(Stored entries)

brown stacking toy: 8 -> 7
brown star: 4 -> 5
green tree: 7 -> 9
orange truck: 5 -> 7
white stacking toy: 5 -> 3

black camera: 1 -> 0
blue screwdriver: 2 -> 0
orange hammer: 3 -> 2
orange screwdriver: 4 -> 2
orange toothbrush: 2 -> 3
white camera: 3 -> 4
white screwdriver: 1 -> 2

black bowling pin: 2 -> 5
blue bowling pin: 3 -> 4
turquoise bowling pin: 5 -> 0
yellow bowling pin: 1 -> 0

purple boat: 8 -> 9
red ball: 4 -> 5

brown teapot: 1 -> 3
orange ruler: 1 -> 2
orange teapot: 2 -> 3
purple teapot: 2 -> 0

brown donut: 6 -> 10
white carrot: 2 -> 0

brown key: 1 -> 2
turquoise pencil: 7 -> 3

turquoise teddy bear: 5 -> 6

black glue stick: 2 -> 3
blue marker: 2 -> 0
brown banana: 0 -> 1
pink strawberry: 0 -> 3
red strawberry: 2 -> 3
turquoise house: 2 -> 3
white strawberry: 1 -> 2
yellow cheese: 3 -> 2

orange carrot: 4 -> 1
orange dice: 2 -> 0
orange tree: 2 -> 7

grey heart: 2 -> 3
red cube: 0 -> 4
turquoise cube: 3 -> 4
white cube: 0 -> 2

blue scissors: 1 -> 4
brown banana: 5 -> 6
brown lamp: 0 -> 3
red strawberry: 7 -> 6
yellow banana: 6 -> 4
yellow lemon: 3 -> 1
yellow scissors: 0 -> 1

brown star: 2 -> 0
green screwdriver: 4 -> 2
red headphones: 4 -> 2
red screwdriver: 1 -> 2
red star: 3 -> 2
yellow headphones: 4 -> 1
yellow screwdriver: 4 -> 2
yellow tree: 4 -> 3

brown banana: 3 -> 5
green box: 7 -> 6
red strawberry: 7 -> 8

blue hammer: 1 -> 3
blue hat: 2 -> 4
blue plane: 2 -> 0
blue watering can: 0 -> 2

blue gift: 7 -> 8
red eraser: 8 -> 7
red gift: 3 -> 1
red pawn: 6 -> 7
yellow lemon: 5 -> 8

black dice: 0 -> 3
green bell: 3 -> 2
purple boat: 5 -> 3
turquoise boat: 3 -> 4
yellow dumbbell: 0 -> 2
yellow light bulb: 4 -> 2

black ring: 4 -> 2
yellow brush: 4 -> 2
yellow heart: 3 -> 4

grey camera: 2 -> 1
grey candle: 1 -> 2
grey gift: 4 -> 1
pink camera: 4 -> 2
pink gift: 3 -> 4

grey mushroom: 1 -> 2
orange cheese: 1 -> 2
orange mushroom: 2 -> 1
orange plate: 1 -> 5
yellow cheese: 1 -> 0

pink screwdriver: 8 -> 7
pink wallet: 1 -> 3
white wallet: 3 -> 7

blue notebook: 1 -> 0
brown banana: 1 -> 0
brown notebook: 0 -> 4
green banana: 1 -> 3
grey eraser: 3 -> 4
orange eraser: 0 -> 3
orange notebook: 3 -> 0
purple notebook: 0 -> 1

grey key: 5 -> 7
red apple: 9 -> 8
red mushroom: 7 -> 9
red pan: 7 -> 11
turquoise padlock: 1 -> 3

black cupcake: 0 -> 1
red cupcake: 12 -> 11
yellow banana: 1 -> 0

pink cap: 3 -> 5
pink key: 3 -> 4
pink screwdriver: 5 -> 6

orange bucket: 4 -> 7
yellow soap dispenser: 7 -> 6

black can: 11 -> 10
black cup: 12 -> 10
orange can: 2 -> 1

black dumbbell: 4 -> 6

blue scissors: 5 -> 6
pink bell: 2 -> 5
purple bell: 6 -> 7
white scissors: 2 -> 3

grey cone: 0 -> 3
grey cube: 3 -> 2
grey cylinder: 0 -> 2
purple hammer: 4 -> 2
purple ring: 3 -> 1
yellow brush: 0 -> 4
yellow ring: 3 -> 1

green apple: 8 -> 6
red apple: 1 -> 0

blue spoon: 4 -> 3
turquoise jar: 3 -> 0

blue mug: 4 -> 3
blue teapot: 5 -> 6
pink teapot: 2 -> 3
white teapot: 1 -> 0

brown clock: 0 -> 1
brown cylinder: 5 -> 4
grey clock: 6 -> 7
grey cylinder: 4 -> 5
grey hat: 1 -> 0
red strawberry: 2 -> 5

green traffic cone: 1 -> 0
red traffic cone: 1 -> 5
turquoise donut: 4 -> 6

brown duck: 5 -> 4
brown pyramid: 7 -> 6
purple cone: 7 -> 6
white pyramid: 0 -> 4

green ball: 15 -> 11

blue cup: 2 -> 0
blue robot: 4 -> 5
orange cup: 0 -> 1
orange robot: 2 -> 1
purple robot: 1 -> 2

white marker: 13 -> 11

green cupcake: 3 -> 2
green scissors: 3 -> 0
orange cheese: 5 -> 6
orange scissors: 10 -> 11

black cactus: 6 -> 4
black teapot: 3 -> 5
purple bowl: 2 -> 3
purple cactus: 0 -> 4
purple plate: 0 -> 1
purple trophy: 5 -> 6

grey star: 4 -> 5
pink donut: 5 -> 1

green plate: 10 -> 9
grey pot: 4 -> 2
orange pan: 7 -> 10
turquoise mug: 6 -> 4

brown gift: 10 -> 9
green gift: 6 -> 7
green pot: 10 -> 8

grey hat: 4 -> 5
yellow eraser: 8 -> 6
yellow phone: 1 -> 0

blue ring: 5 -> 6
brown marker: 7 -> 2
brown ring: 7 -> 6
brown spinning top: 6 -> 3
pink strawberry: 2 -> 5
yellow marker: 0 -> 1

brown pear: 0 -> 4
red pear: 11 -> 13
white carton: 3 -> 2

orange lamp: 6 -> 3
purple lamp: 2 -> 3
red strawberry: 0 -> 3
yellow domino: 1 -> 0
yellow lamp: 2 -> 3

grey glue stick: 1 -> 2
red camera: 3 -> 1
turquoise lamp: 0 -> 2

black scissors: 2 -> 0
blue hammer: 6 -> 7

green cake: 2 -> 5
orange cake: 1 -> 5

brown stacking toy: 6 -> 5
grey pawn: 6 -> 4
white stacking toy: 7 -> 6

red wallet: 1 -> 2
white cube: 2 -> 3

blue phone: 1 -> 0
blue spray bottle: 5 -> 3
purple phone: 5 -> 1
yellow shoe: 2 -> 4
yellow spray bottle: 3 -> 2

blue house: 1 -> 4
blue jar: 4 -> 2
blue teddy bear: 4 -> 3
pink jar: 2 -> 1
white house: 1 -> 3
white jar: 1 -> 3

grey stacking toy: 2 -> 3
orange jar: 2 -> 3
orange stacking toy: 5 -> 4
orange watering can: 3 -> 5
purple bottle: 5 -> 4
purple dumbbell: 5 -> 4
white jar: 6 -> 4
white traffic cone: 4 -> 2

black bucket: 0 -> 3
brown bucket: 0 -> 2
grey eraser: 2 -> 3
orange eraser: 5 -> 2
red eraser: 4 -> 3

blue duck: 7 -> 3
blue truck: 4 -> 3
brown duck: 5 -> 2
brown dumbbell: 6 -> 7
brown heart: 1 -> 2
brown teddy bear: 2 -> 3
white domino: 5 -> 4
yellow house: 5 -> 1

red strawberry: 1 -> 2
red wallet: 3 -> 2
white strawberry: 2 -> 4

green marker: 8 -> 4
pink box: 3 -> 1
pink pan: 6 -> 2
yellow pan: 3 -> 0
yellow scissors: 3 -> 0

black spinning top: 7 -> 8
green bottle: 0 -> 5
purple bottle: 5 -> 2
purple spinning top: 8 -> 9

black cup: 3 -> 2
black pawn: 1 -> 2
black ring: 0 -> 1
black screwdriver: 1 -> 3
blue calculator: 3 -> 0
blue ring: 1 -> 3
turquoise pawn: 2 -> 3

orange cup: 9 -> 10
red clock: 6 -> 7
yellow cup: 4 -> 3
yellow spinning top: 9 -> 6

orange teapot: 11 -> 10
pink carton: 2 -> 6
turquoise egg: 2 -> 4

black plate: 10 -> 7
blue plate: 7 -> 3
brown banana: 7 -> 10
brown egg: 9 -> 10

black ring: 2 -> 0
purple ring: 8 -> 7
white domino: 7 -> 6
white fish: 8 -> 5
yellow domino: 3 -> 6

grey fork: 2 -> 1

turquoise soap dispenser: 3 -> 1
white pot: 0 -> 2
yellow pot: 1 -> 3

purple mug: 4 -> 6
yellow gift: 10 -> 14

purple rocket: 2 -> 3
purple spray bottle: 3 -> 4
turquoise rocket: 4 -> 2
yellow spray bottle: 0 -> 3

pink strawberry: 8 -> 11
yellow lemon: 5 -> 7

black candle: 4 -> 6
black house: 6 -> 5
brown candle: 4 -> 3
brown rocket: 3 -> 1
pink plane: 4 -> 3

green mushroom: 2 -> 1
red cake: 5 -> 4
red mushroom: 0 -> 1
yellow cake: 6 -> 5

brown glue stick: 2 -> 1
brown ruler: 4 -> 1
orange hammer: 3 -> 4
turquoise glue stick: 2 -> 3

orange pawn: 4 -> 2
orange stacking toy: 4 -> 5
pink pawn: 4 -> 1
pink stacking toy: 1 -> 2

§ **Task item**: Transcribe, word for word, the data above from its first line through the line with "turquoise teddy bear: 5 -> 6", and include nothing else.

§ **Output for this exercise**:
brown stacking toy: 8 -> 7
brown star: 4 -> 5
green tree: 7 -> 9
orange truck: 5 -> 7
white stacking toy: 5 -> 3

black camera: 1 -> 0
blue screwdriver: 2 -> 0
orange hammer: 3 -> 2
orange screwdriver: 4 -> 2
orange toothbrush: 2 -> 3
white camera: 3 -> 4
white screwdriver: 1 -> 2

black bowling pin: 2 -> 5
blue bowling pin: 3 -> 4
turquoise bowling pin: 5 -> 0
yellow bowling pin: 1 -> 0

purple boat: 8 -> 9
red ball: 4 -> 5

brown teapot: 1 -> 3
orange ruler: 1 -> 2
orange teapot: 2 -> 3
purple teapot: 2 -> 0

brown donut: 6 -> 10
white carrot: 2 -> 0

brown key: 1 -> 2
turquoise pencil: 7 -> 3

turquoise teddy bear: 5 -> 6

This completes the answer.